Leaving out every picture, please repeat exactly the line that contains "U4 pin SCL: VBUS -> U2/PB2" and each line after it through the final line below.

*** Supplied data ***

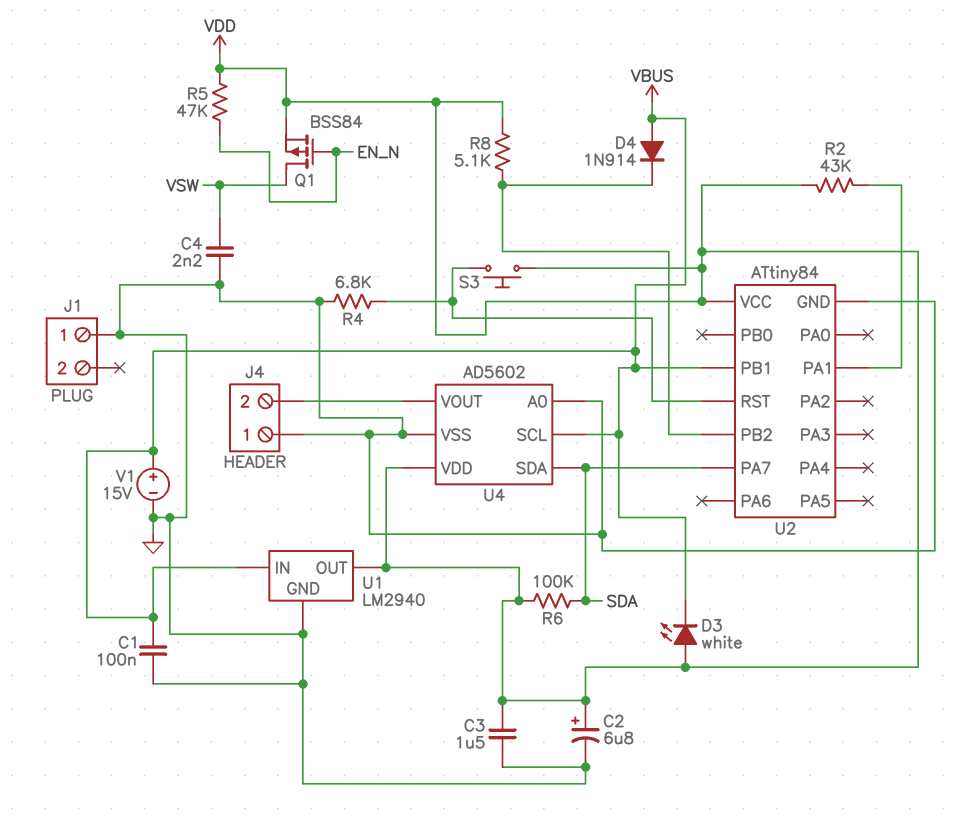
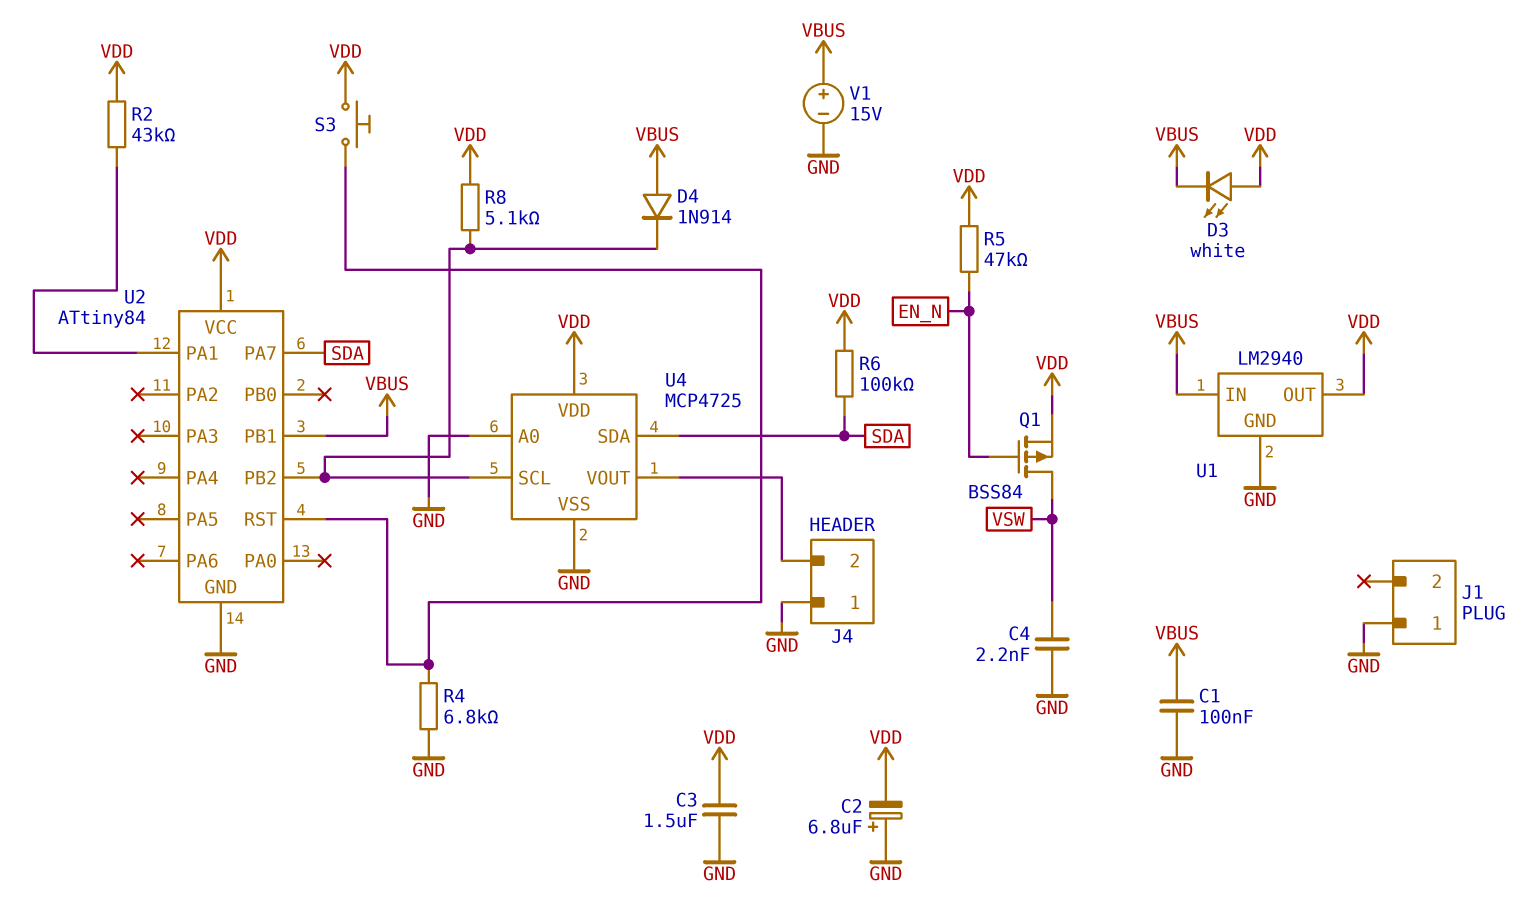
C2: 6.8uF (plus VDD, minus GND) -> 6.8uF (plus GND, minus VDD)
U4: AD5602 -> MCP4725
U4 pin SCL: VBUS -> U2/PB2

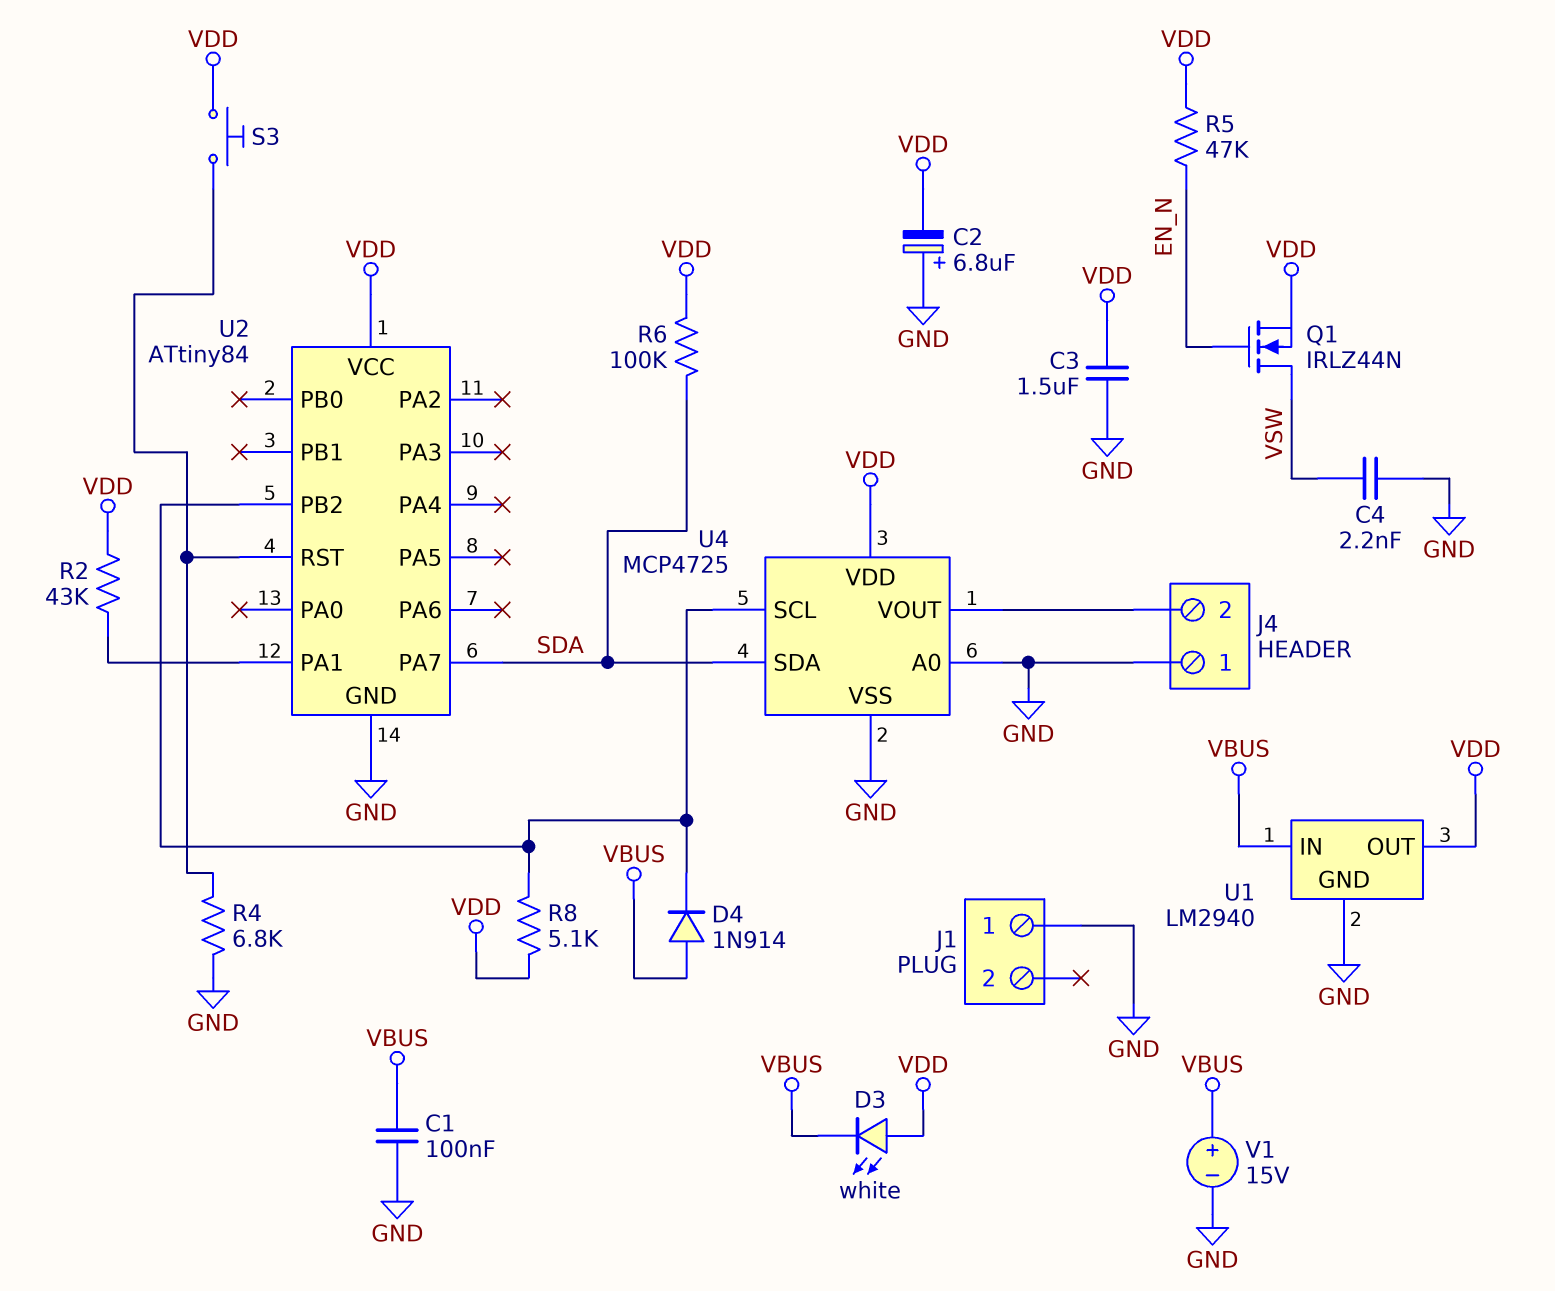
Q1: PMOS BSS84 (G EN_N, D VSW, S VDD) -> NMOS IRLZ44N (G EN_N, D VSW, S VDD)
U2 pin PB1: VBUS -> none

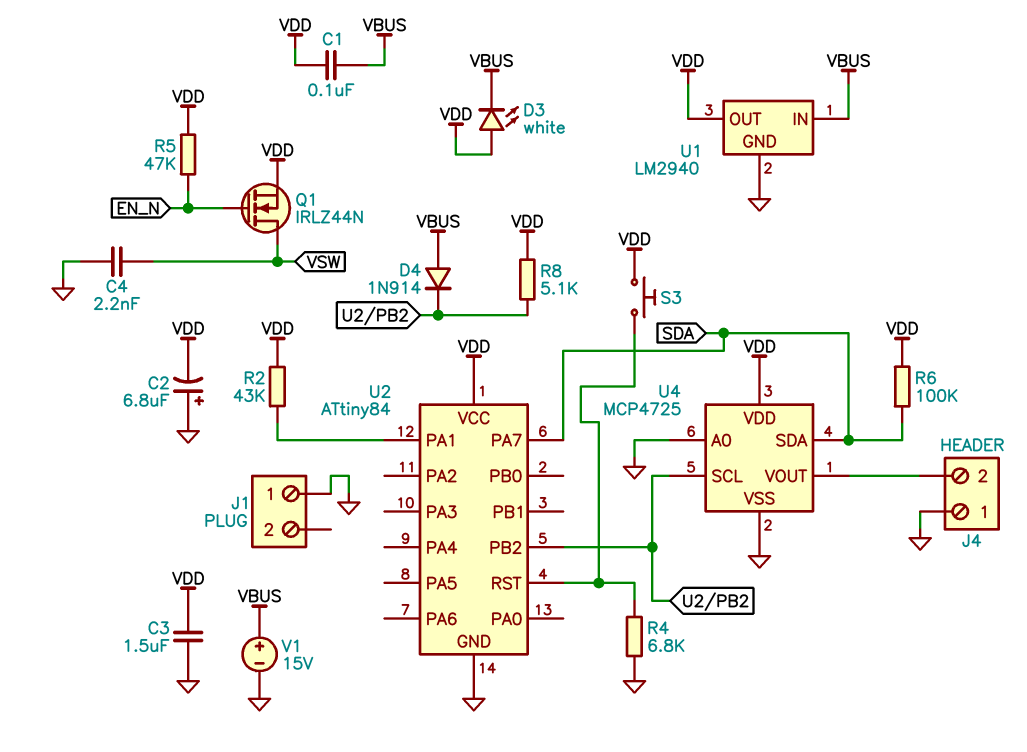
C1: 100nF (GND, VBUS) -> 100nF (VBUS, VDD)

*** End of Supplied data ***

Answer below ::
U4 pin SCL: VBUS -> U2/PB2

Q1: PMOS BSS84 (G EN_N, D VSW, S VDD) -> NMOS IRLZ44N (G EN_N, D VSW, S VDD)
U2 pin PB1: VBUS -> none

C1: 100nF (GND, VBUS) -> 100nF (VBUS, VDD)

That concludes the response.